» Data for processing:
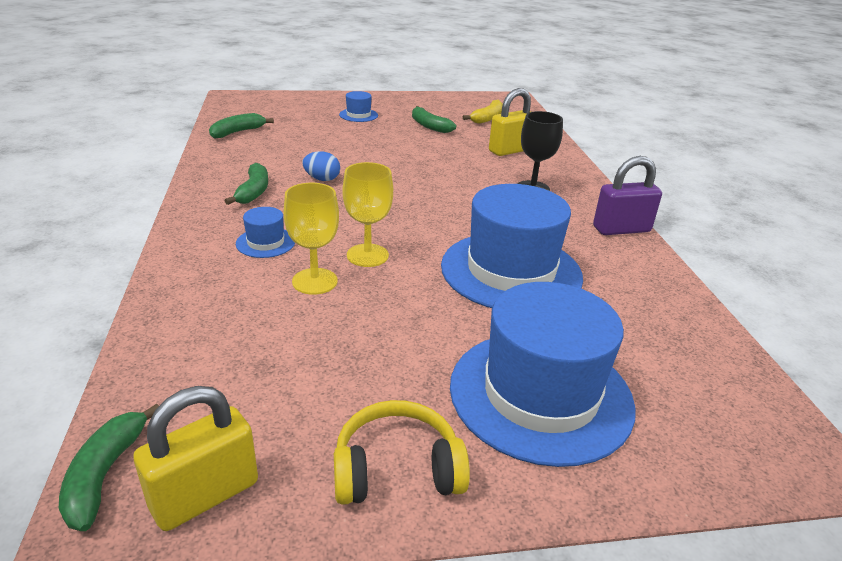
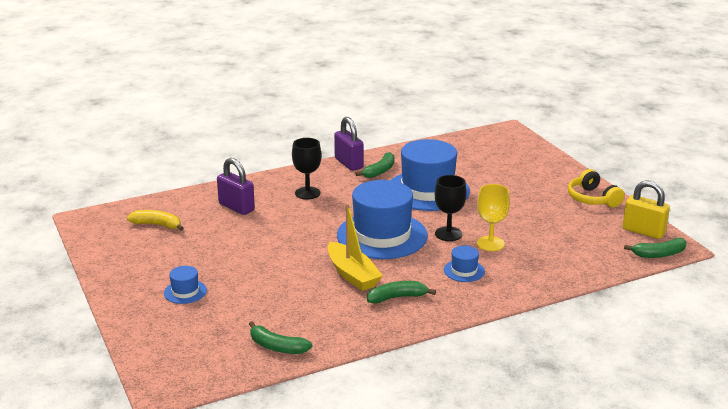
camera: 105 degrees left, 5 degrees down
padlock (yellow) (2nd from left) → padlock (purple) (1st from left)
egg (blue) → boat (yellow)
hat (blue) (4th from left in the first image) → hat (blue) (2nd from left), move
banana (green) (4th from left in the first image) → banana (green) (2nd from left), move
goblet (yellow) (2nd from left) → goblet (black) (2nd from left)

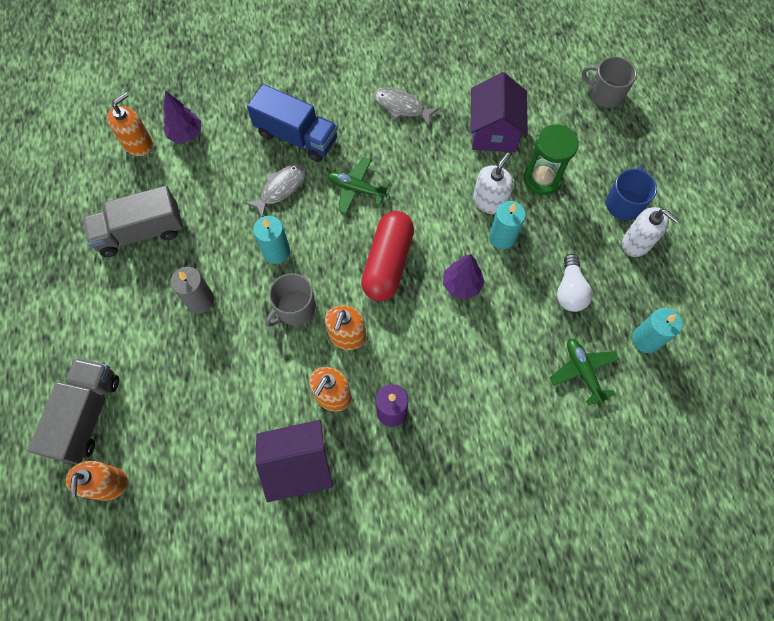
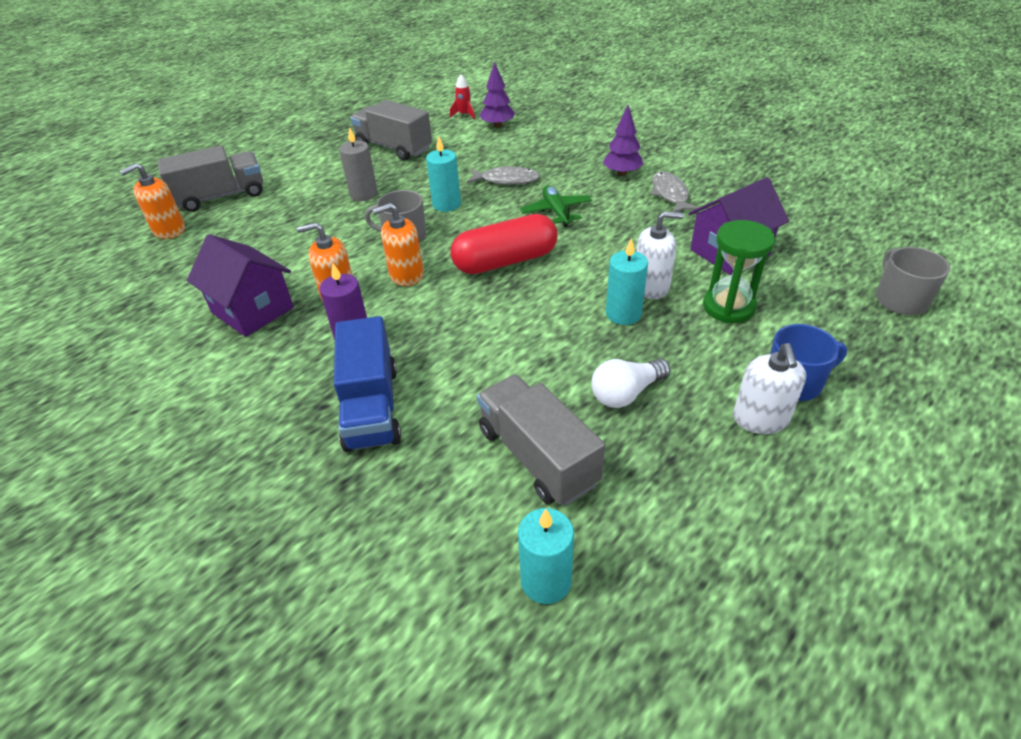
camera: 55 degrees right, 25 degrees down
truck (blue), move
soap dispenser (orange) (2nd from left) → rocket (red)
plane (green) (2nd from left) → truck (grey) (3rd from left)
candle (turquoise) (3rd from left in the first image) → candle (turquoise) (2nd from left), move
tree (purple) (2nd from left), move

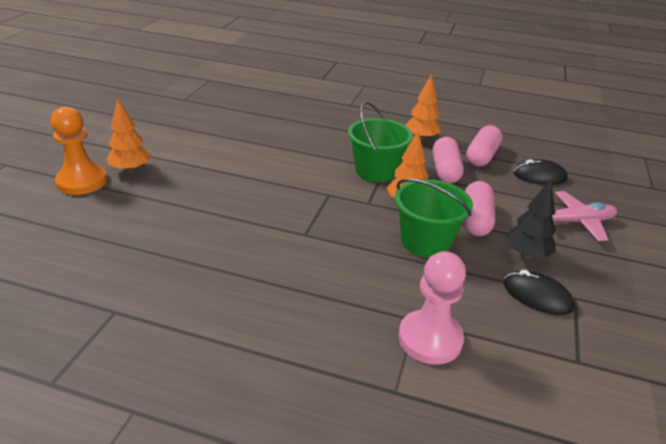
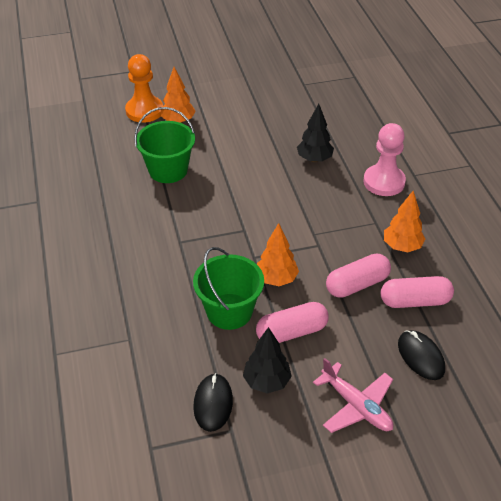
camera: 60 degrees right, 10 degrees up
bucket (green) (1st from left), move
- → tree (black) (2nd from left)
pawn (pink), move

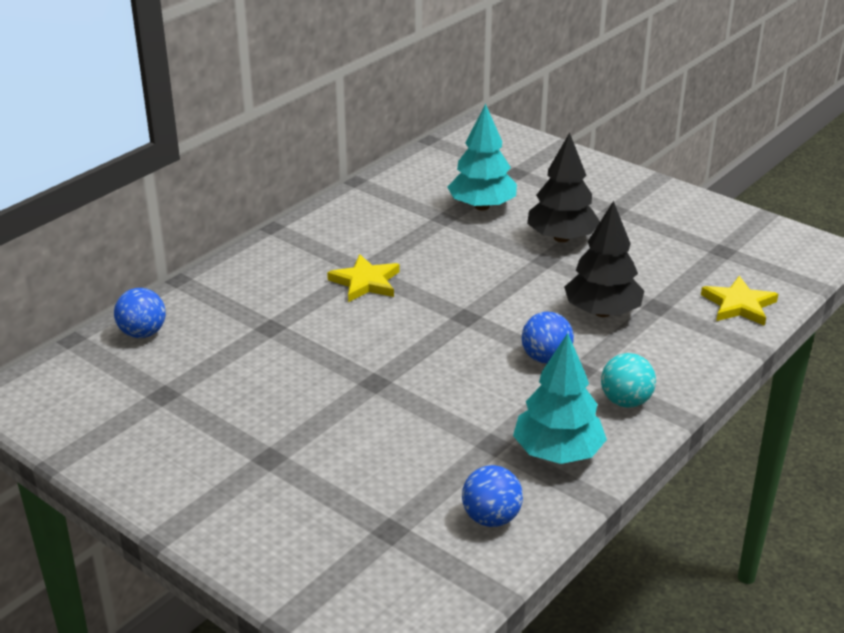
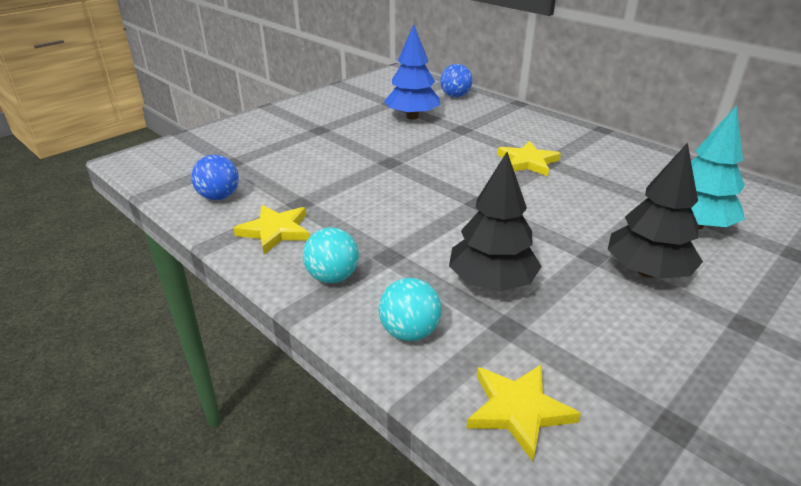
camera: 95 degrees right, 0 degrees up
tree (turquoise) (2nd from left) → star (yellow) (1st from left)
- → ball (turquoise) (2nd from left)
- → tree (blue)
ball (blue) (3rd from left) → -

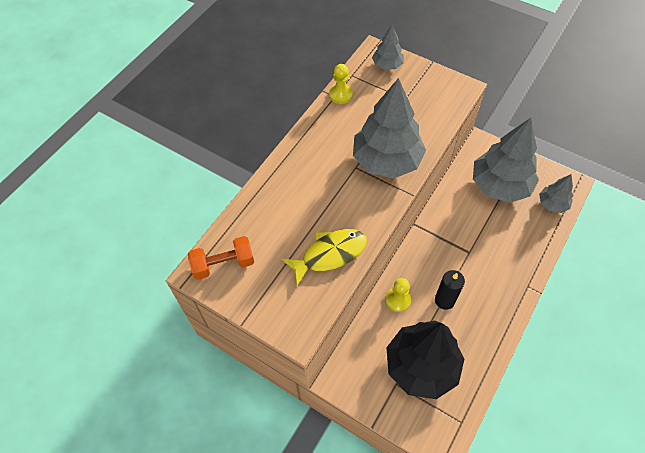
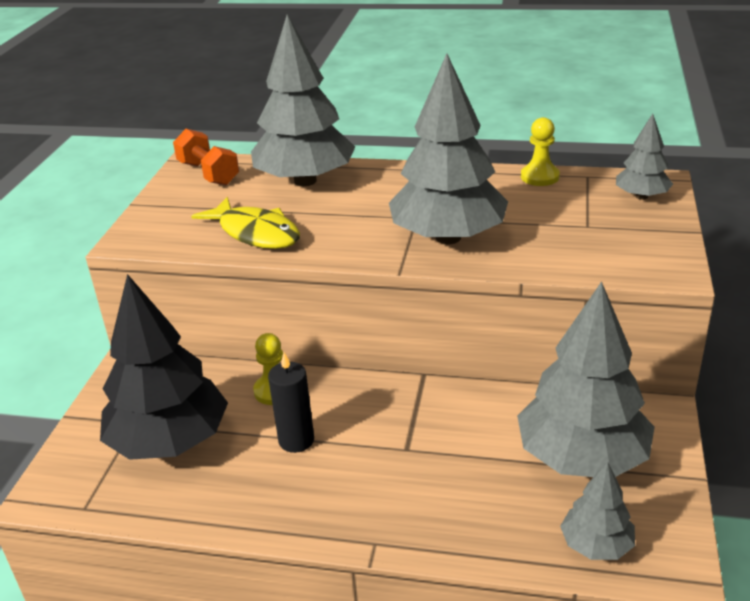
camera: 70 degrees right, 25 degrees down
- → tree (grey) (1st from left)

» What the task asks: Leave every picture out, and reproduce exactly the lines from the line bearing "padlock (yellow) (2nd" through the closing line of the material above.

» Result of this task:
padlock (yellow) (2nd from left) → padlock (purple) (1st from left)
egg (blue) → boat (yellow)
hat (blue) (4th from left in the first image) → hat (blue) (2nd from left), move
banana (green) (4th from left in the first image) → banana (green) (2nd from left), move
goblet (yellow) (2nd from left) → goblet (black) (2nd from left)

camera: 55 degrees right, 25 degrees down
truck (blue), move
soap dispenser (orange) (2nd from left) → rocket (red)
plane (green) (2nd from left) → truck (grey) (3rd from left)
candle (turquoise) (3rd from left in the first image) → candle (turquoise) (2nd from left), move
tree (purple) (2nd from left), move

camera: 60 degrees right, 10 degrees up
bucket (green) (1st from left), move
- → tree (black) (2nd from left)
pawn (pink), move

camera: 95 degrees right, 0 degrees up
tree (turquoise) (2nd from left) → star (yellow) (1st from left)
- → ball (turquoise) (2nd from left)
- → tree (blue)
ball (blue) (3rd from left) → -

camera: 70 degrees right, 25 degrees down
- → tree (grey) (1st from left)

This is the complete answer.